Exercise data:
# # # # # # #
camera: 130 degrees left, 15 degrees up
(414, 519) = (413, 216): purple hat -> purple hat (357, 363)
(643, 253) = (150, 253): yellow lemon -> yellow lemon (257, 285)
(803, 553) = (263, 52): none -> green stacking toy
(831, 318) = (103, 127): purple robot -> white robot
# # # # # # #
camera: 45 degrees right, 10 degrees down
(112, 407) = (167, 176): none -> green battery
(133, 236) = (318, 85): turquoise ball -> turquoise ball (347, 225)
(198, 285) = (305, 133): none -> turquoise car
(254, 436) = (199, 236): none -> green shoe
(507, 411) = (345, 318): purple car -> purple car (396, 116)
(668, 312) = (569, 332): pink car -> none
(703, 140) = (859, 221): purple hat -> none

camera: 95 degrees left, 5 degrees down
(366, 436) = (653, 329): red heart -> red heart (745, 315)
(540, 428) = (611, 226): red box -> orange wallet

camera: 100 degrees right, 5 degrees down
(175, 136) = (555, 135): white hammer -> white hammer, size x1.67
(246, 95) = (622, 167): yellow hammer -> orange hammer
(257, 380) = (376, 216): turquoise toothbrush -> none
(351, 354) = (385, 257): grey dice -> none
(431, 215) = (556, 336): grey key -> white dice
# # # # # # #
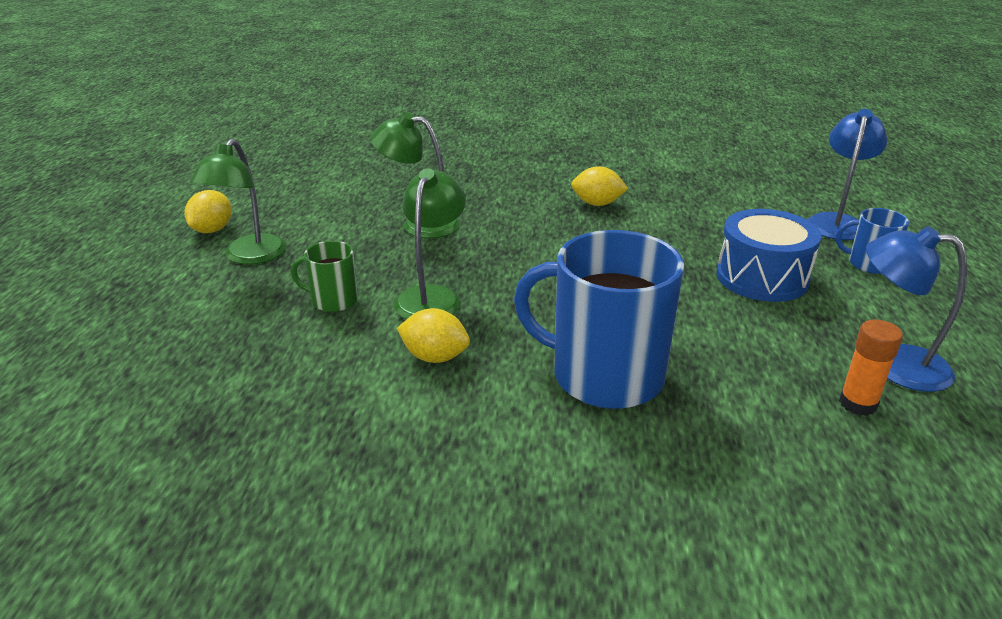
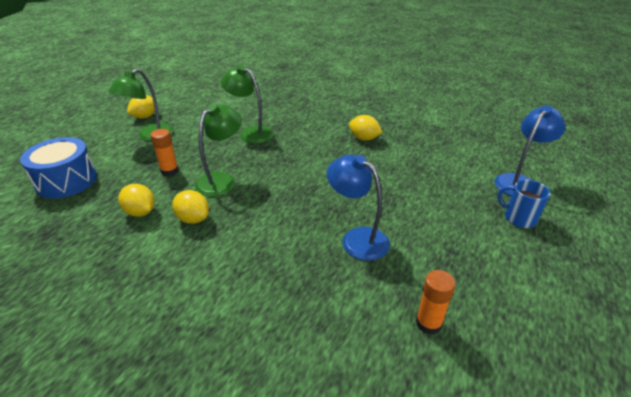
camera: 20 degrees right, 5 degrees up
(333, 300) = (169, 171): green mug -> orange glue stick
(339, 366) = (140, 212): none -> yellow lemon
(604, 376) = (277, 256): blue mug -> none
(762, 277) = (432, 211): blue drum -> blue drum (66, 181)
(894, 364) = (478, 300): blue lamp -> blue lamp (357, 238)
# # # # # # #
Task directions:
Word for word, restate the lines above from the line containing "(175, 136) = (555, 135): white" through the line containing "(431, 215) = (556, 336): grey", with both included and nothing else.

Finished exercise:
(175, 136) = (555, 135): white hammer -> white hammer, size x1.67
(246, 95) = (622, 167): yellow hammer -> orange hammer
(257, 380) = (376, 216): turquoise toothbrush -> none
(351, 354) = (385, 257): grey dice -> none
(431, 215) = (556, 336): grey key -> white dice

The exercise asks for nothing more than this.